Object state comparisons

——————————

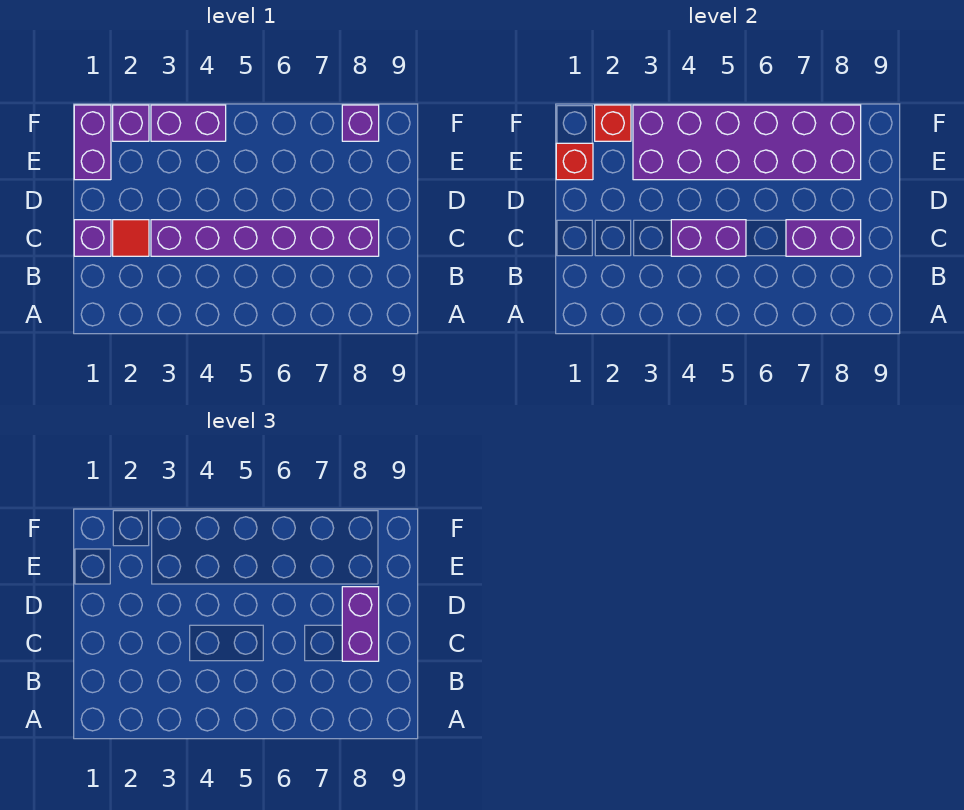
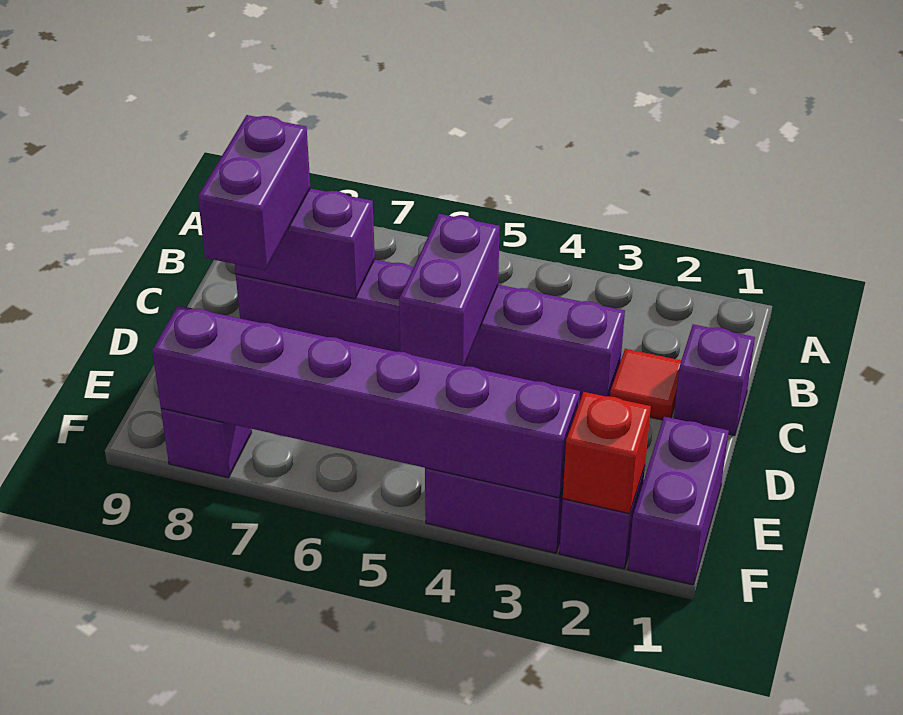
purple brick C4:C5 level 2 -> purple brick C5:D5 level 2
red brick E1 level 2 -> none
purple brick E3:F8 level 2 -> purple brick F3:F8 level 2

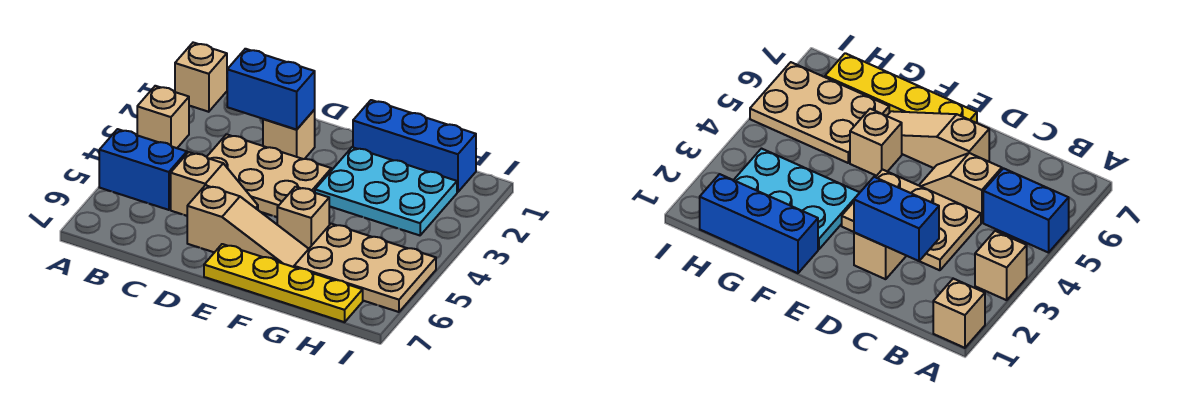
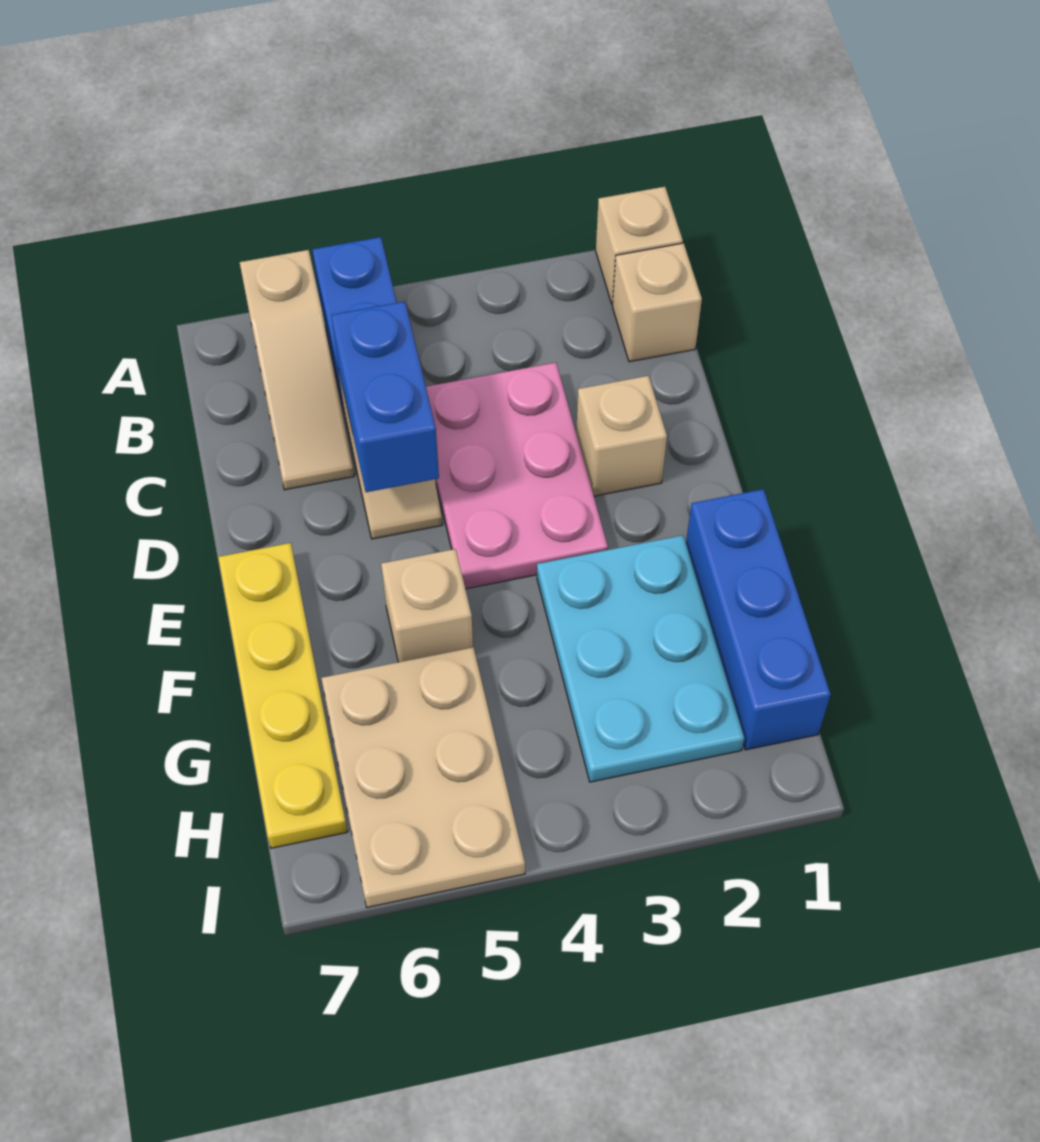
tan brick A3 level 1 -> tan brick B1 level 1
blue brick C2:D2 level 2 -> blue brick C5:D5 level 2
tan plate C3:E4 level 1 -> pink plate C3:E4 level 1
tan slope D6:F6 level 1 top D -> tan slope A6:C6 level 1 top A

——————————

An exact copy of all the data above is required; omit any pictures.

purple brick C4:C5 level 2 -> purple brick C5:D5 level 2
red brick E1 level 2 -> none
purple brick E3:F8 level 2 -> purple brick F3:F8 level 2

tan brick A3 level 1 -> tan brick B1 level 1
blue brick C2:D2 level 2 -> blue brick C5:D5 level 2
tan plate C3:E4 level 1 -> pink plate C3:E4 level 1
tan slope D6:F6 level 1 top D -> tan slope A6:C6 level 1 top A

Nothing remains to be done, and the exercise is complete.